Exercise instructions
Please look for the string "white" below and report every line in which it occurs.

Task inputs
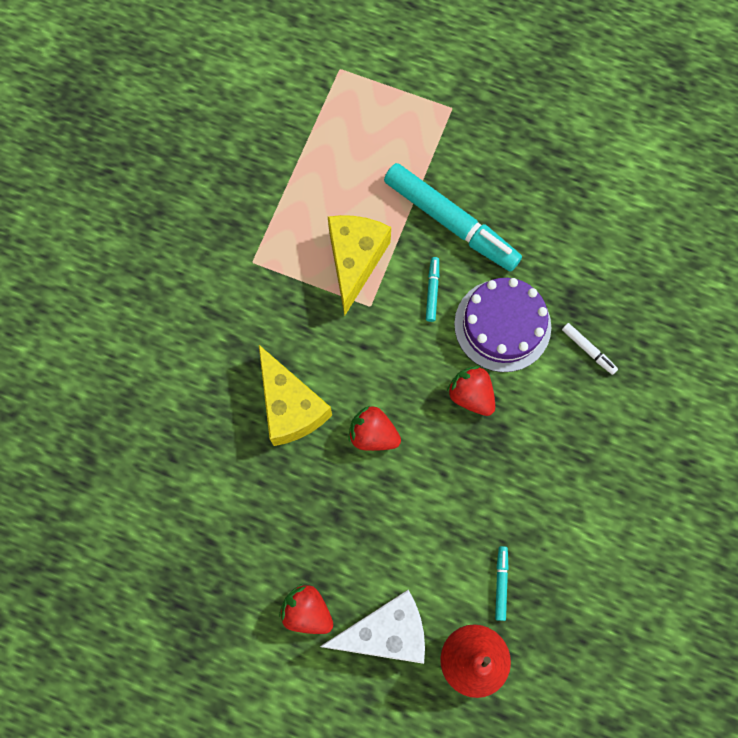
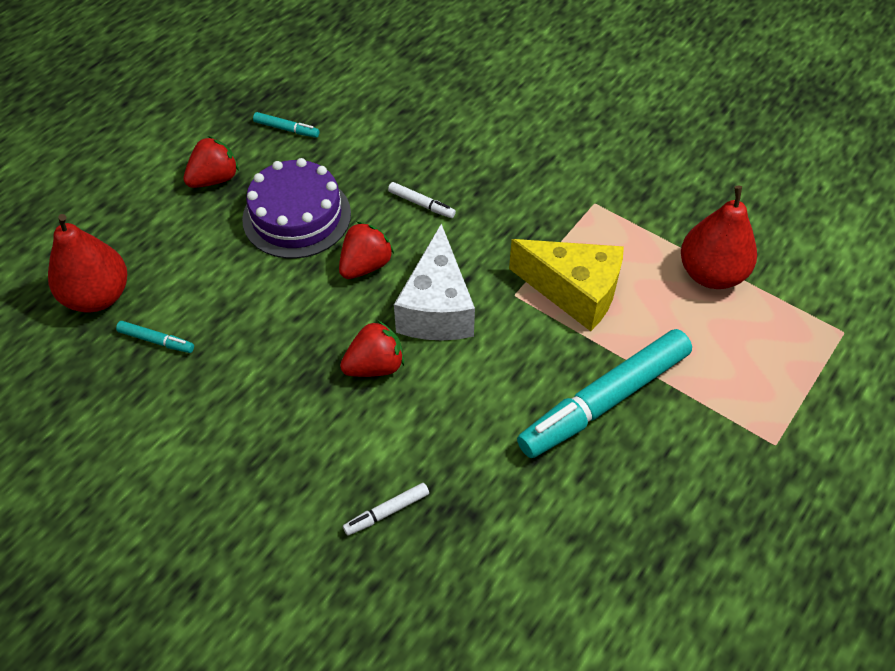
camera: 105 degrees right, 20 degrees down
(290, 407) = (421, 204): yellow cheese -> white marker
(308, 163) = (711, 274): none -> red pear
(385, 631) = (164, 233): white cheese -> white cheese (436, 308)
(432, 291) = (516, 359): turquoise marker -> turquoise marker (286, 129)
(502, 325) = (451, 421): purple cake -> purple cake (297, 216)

Answer box
(290, 407) = (421, 204): yellow cheese -> white marker
(385, 631) = (164, 233): white cheese -> white cheese (436, 308)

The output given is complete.